(Input data Opens)

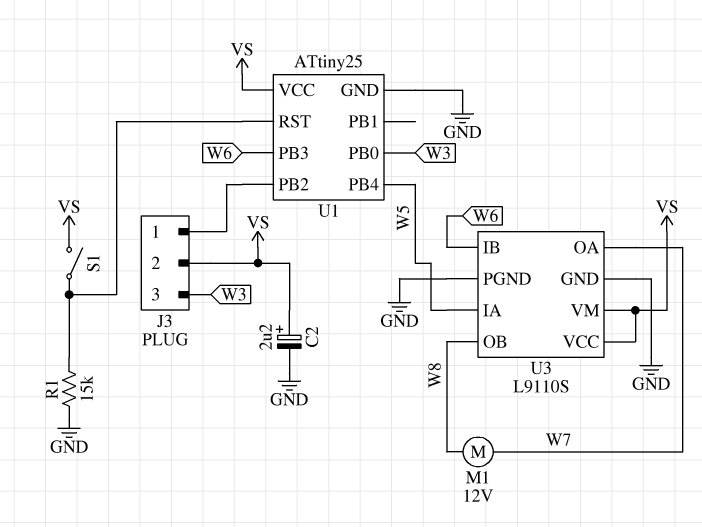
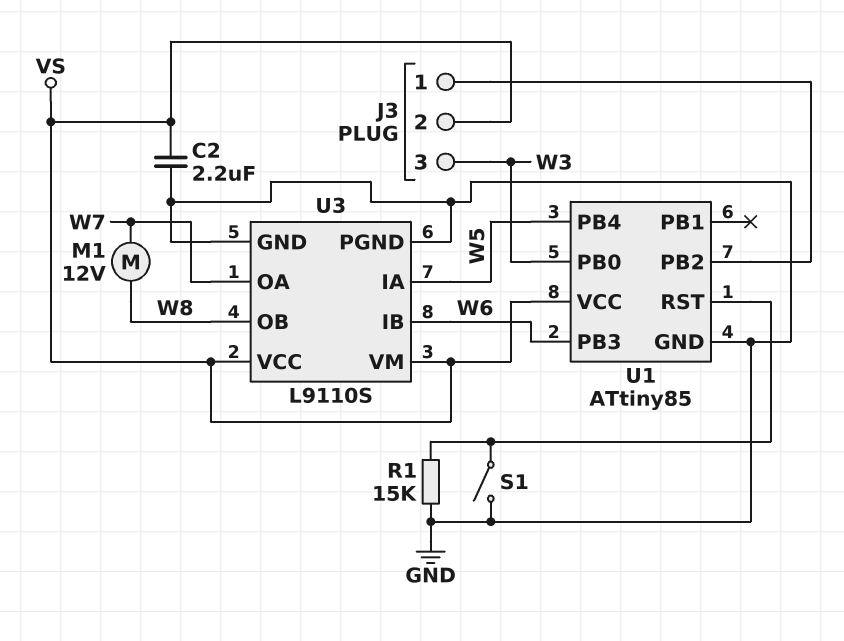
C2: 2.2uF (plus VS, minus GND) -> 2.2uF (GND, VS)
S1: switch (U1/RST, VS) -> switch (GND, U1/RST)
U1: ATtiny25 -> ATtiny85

(Input data Closes)
(Input data Opens)

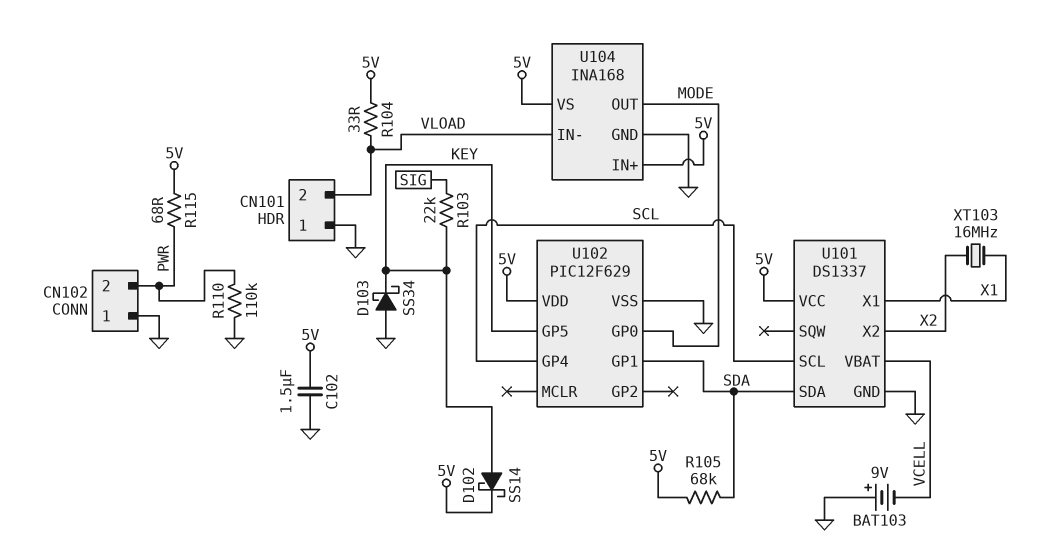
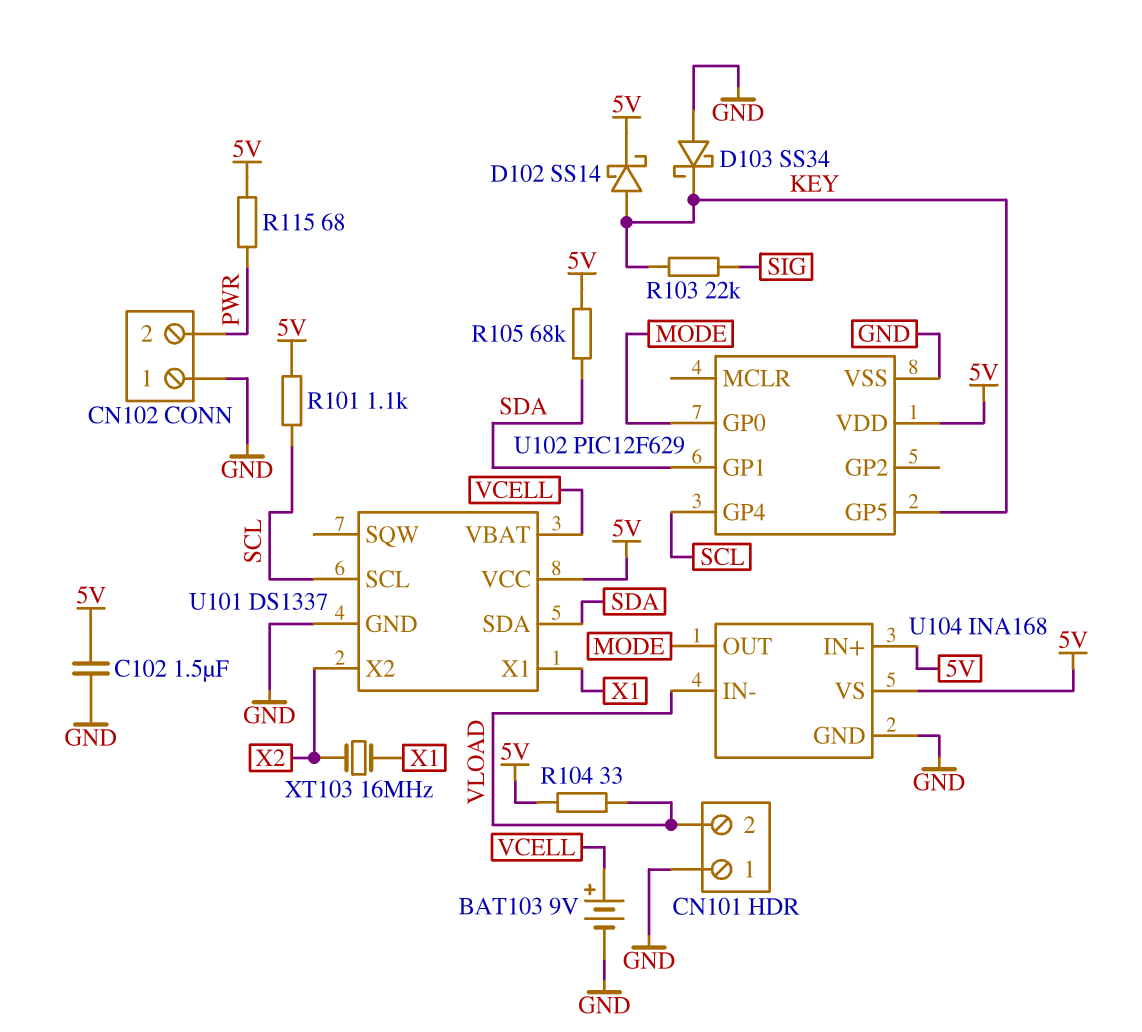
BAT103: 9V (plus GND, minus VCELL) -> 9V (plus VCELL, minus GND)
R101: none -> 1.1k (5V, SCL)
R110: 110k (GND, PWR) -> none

(Input data Closes)
(Input data Opens)

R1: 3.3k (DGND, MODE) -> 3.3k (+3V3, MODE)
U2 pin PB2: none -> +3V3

(Input data Closes)

With the line holding "C2: 2.2uF (plus" as the first and the line holding "U1: ATtiny25 -> ATtiny85" as the last, set down that range of the entries above exactly, and nothing else.

C2: 2.2uF (plus VS, minus GND) -> 2.2uF (GND, VS)
S1: switch (U1/RST, VS) -> switch (GND, U1/RST)
U1: ATtiny25 -> ATtiny85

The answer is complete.